> TASK TO COMPLETE: If a line below falls between the line with "(446, 241) = (399, 216): blue button -> none" and the line with "(686, 483) = (580, 213): none -> pink jar", or is one of those two, output it exactly; output nothing else and no pictures.
[Opening INFORMATION section]
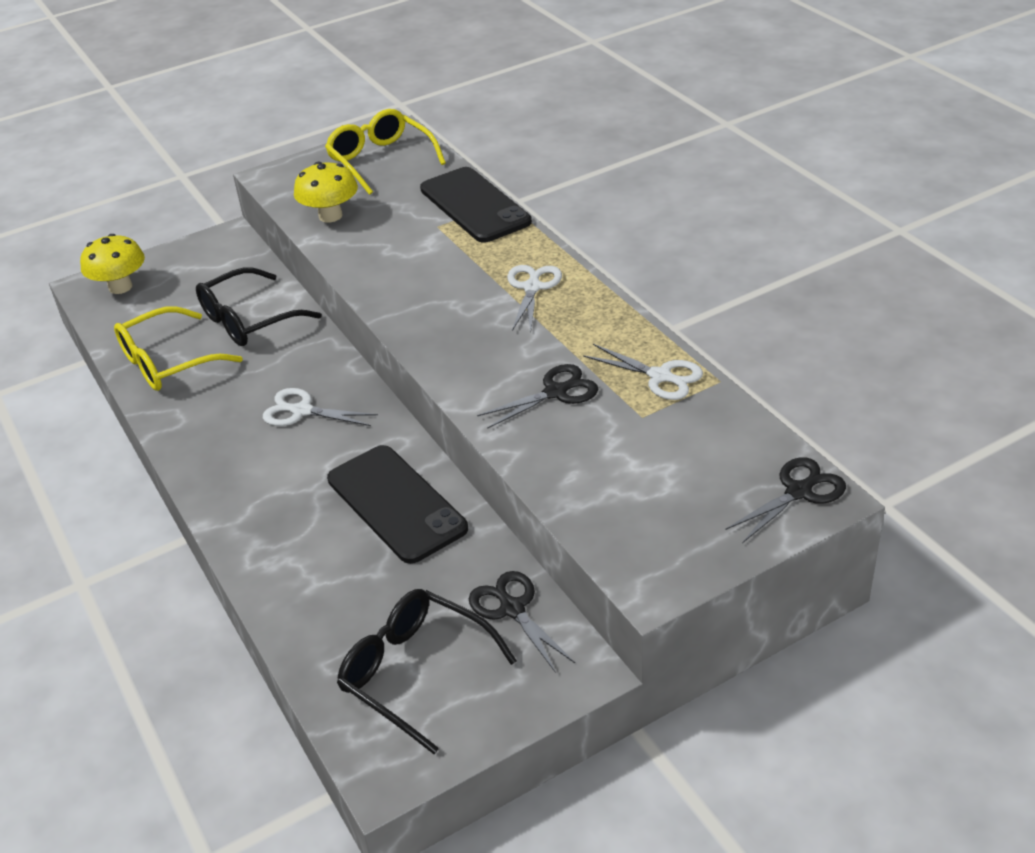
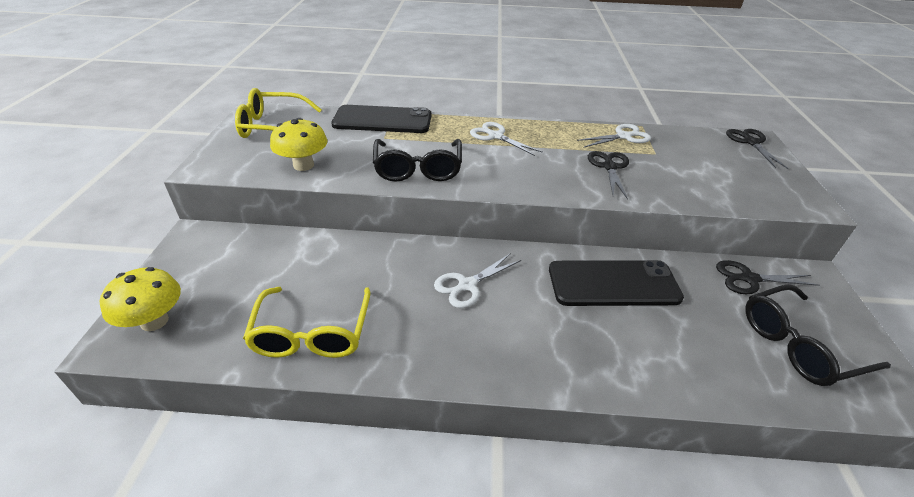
camera: 60 degrees left, 0 degrees up
(250, 319) = (320, 266): black glasses -> black glasses (418, 168)

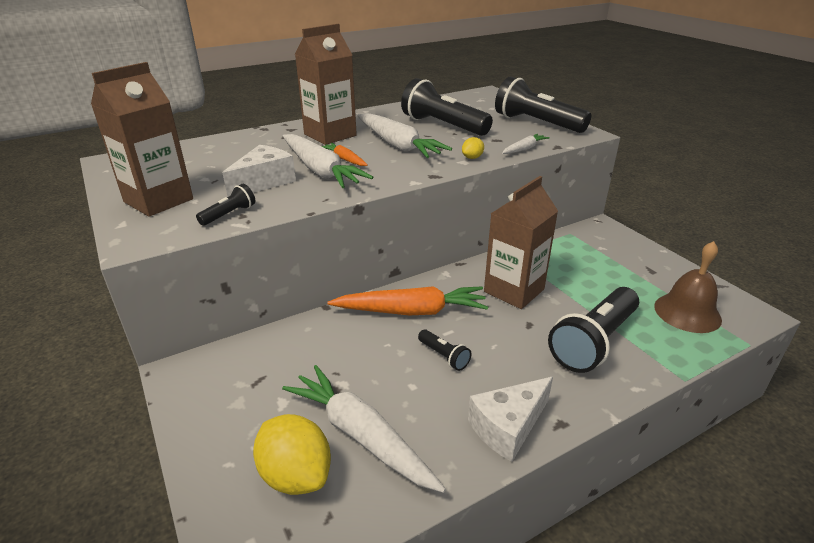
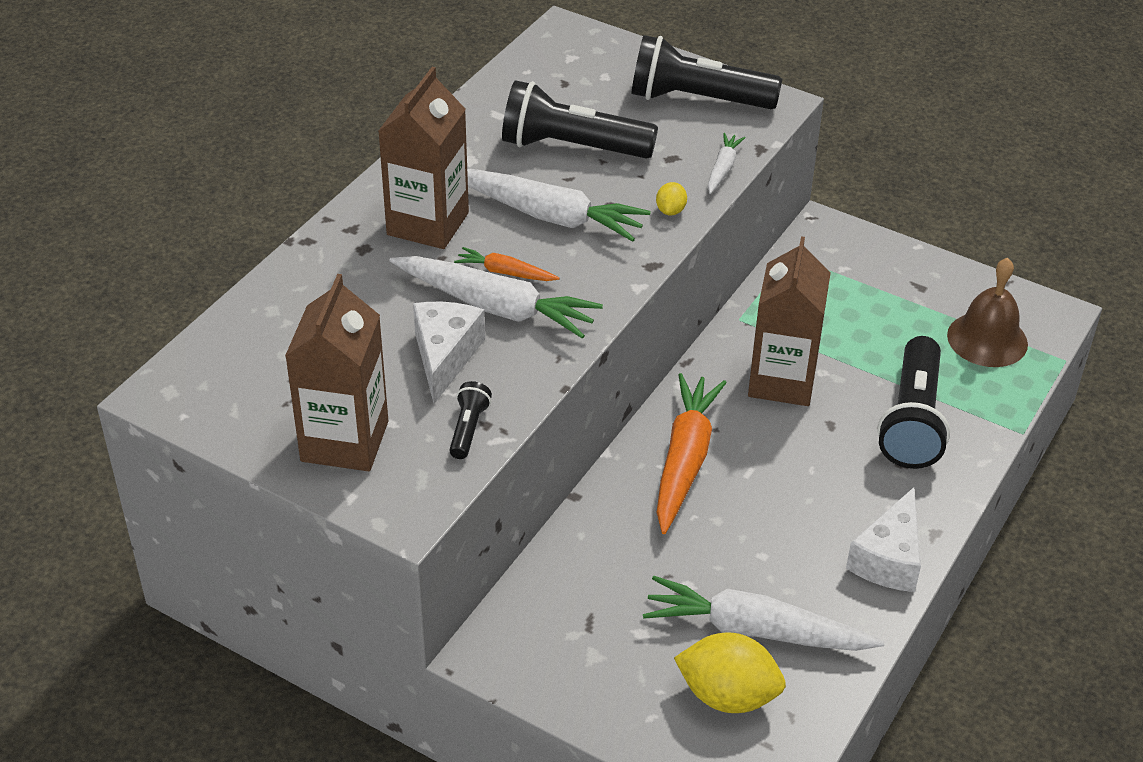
camera: 30 degrees left, 10 degrees up
(411, 311) = (685, 460): orange carrot -> orange carrot turned 45 degrees counterclockwise
(444, 356) = (768, 505): black flashlight -> none

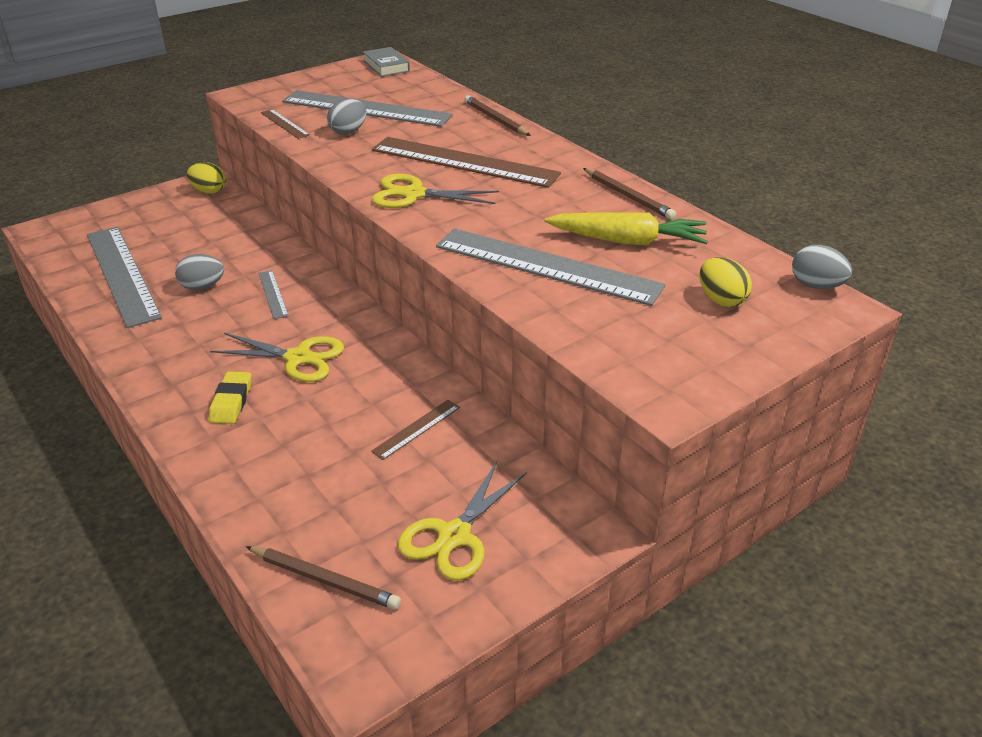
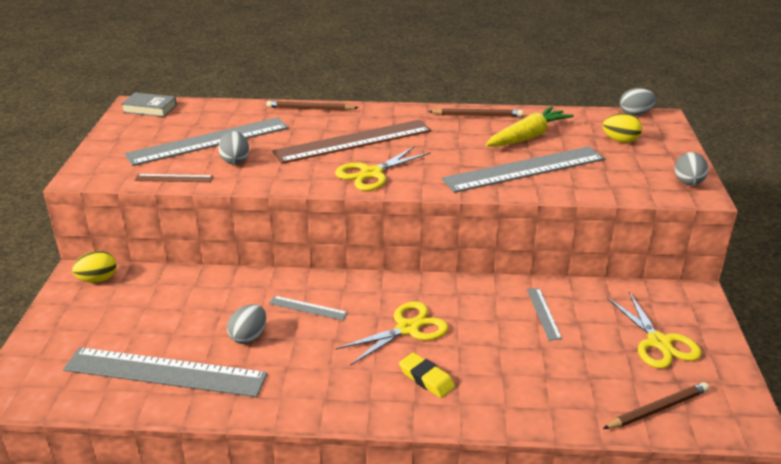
camera: 50 degrees left, 5 degrees down
(416, 429) = (543, 313): brown ruler -> grey ruler
(686, 384) = (688, 183): none -> grey egg

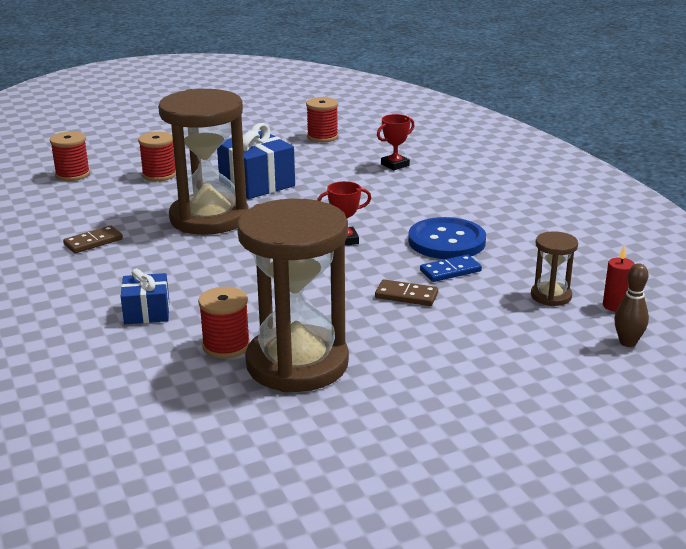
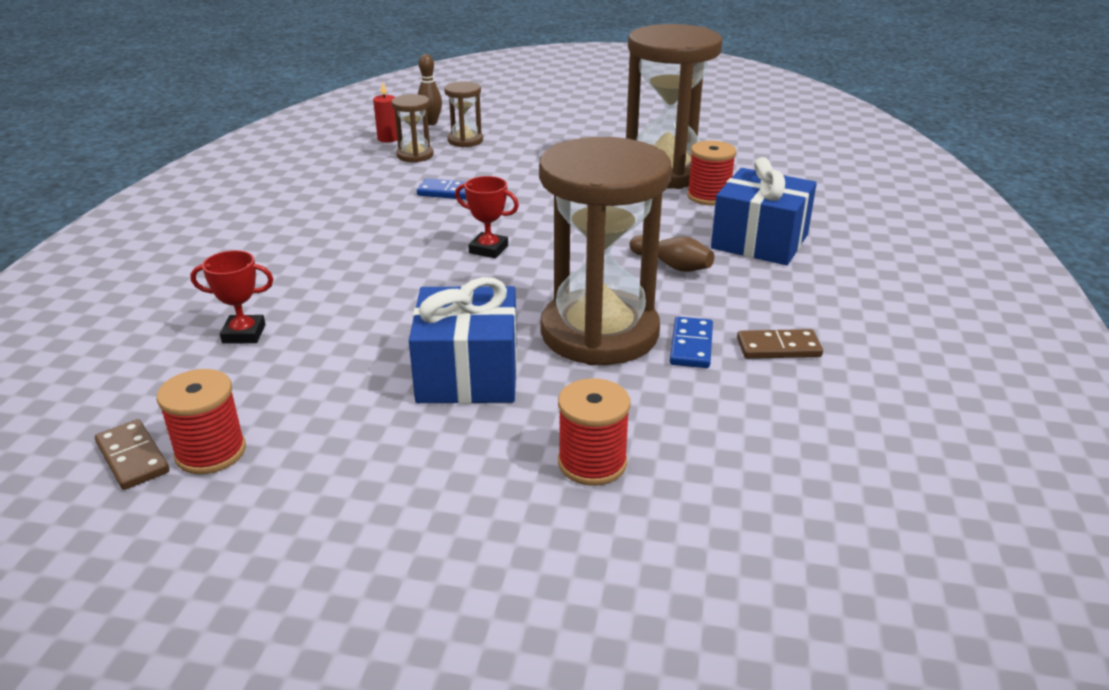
camera: 145 degrees left, 5 degrees up
(72, 174) = (752, 539): red spool -> none
(147, 312) = (759, 241): blue gift -> blue gift, size x1.69
(148, 228) = (691, 345): none -> blue domino
(202, 270) = (672, 265): none -> brown bowling pin
(406, 296) = (518, 187): brown domino -> brown domino (133, 457)
(446, 241) = (399, 216): blue button -> none
(546, 331) = (465, 141): none -> brown hourglass

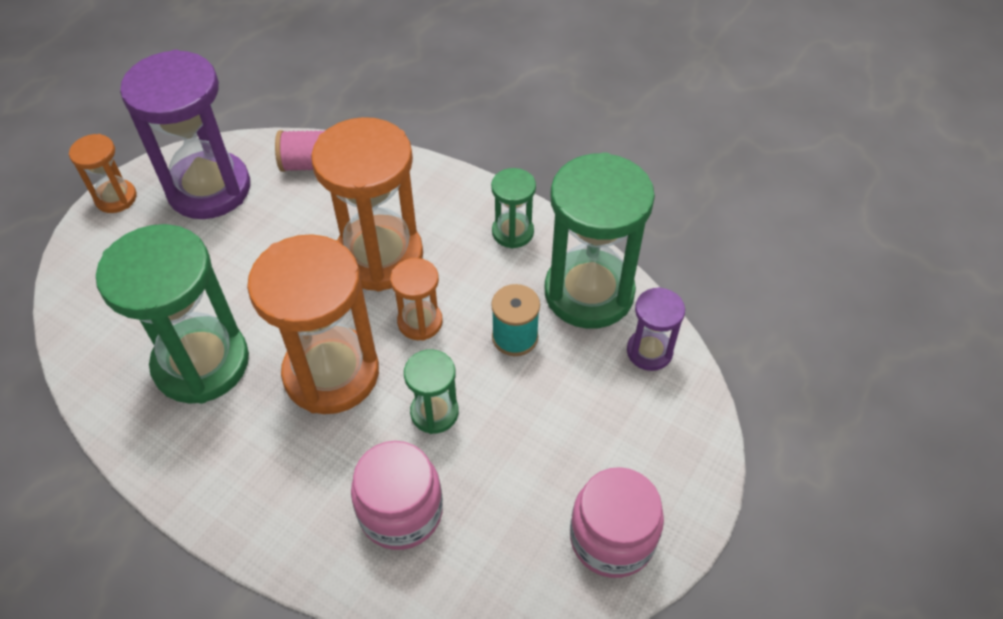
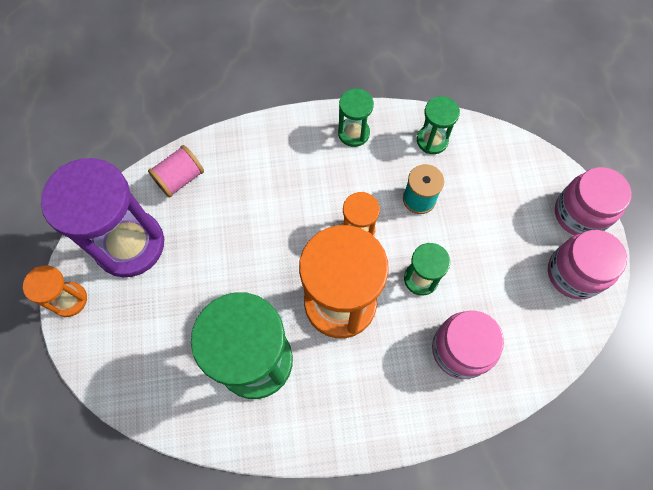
camera: 40 degrees left, 15 degrees up
(379, 256) = (291, 208): orange hourglass -> none
(589, 292) = (432, 140): green hourglass -> green hourglass, size x0.49
(649, 351) = (495, 152): purple hourglass -> none
(686, 483) = (580, 213): none -> pink jar

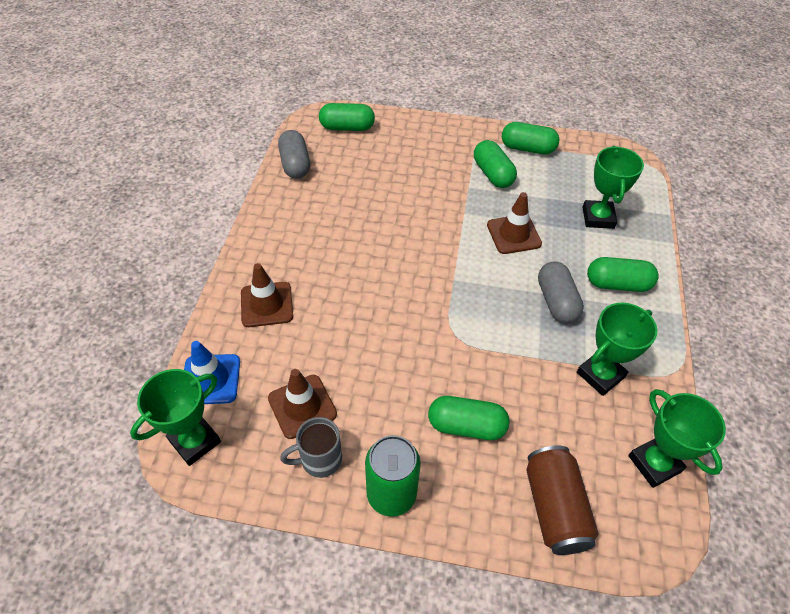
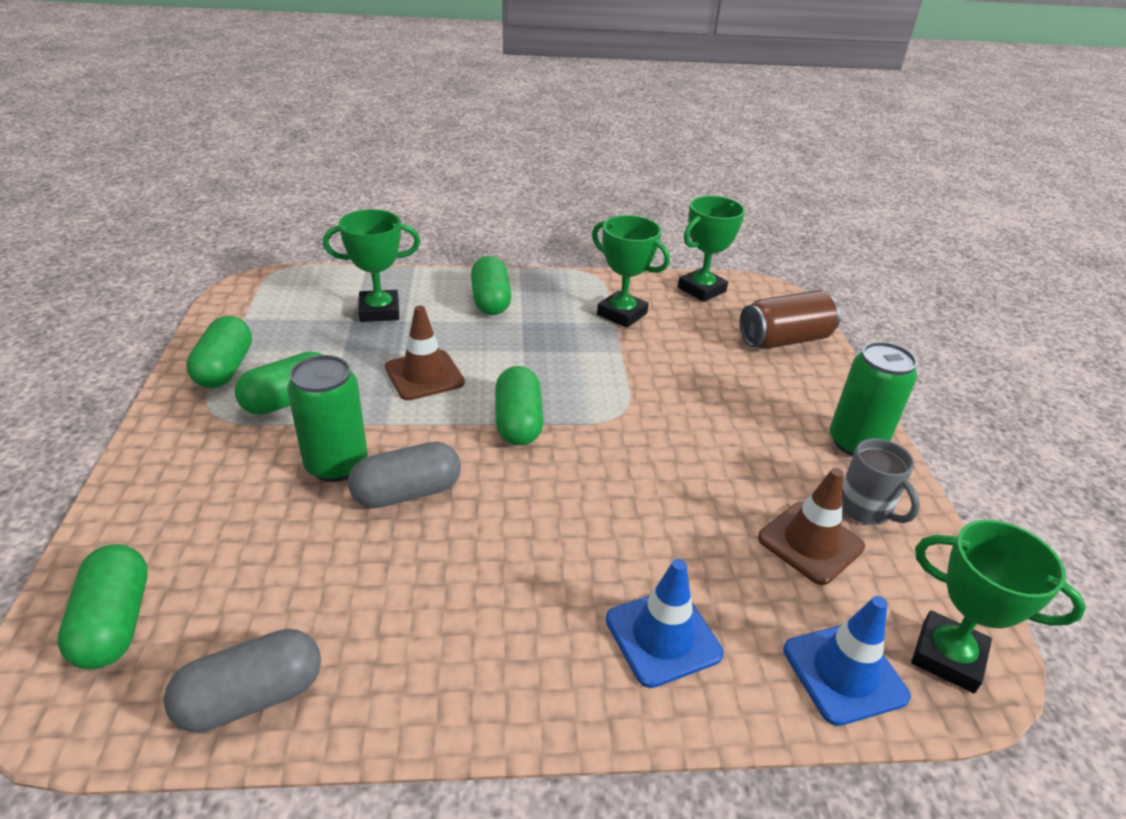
camera: 105 degrees left, 15 degrees down
(267, 304) = (663, 636): brown traffic cone -> blue traffic cone
(431, 191) = (336, 464): none -> green can
(466, 426) = (739, 396): green capsule -> green capsule (518, 422)
(556, 301) = (533, 340): grey capsule -> grey capsule (407, 493)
[Closing INFORMATION section]
> WRITTEN SOLUTION:
(446, 241) = (399, 216): blue button -> none
(546, 331) = (465, 141): none -> brown hourglass

camera: 40 degrees left, 15 degrees up
(379, 256) = (291, 208): orange hourglass -> none
(589, 292) = (432, 140): green hourglass -> green hourglass, size x0.49
(649, 351) = (495, 152): purple hourglass -> none
(686, 483) = (580, 213): none -> pink jar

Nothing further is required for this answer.